### Task to carry out:
Take every line from the data that has the word "camera" in it.

Start of Source records

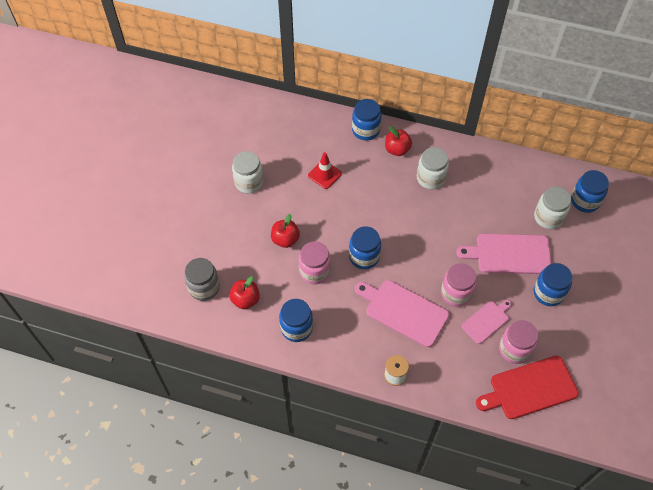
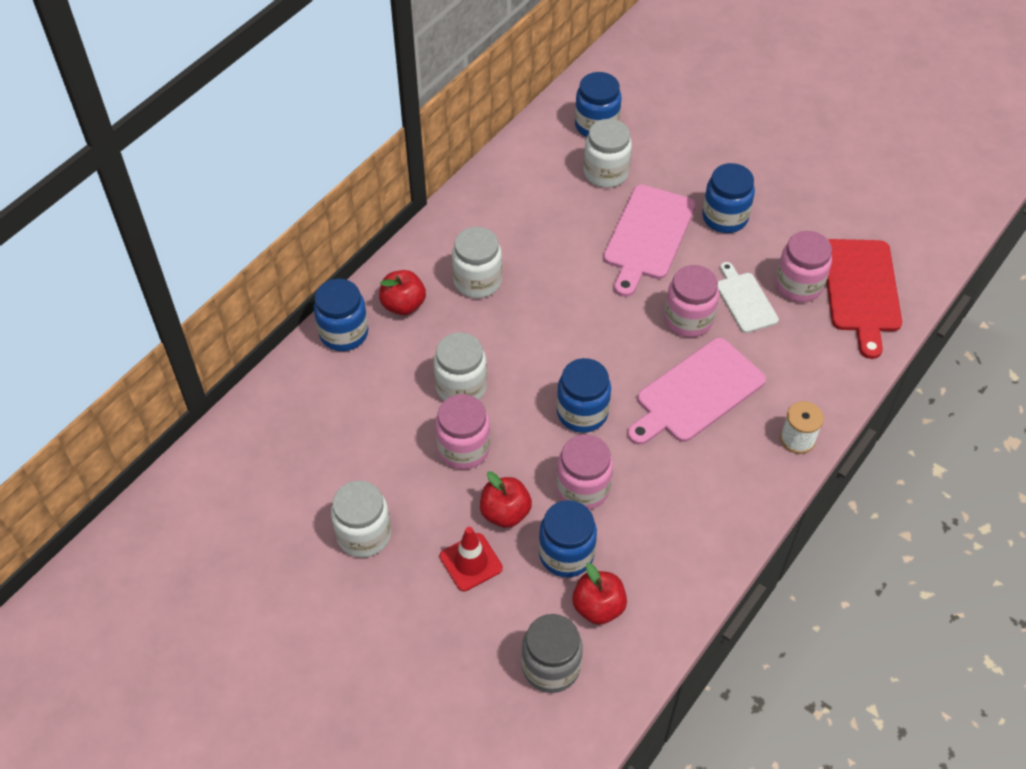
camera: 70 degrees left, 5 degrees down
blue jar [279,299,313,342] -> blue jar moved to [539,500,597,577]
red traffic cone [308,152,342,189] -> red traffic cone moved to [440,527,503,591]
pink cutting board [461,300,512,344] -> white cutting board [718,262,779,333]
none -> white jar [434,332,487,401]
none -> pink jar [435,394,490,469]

End of Source records
Start of Source records

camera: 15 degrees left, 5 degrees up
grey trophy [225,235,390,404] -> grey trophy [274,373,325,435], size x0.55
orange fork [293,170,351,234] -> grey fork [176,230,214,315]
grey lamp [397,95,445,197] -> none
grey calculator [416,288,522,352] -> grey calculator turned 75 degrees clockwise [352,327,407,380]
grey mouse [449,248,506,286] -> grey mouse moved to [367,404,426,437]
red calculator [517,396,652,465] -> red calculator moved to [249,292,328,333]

End of Source records

### Result of this exercise:
camera: 70 degrees left, 5 degrees down
camera: 15 degrees left, 5 degrees up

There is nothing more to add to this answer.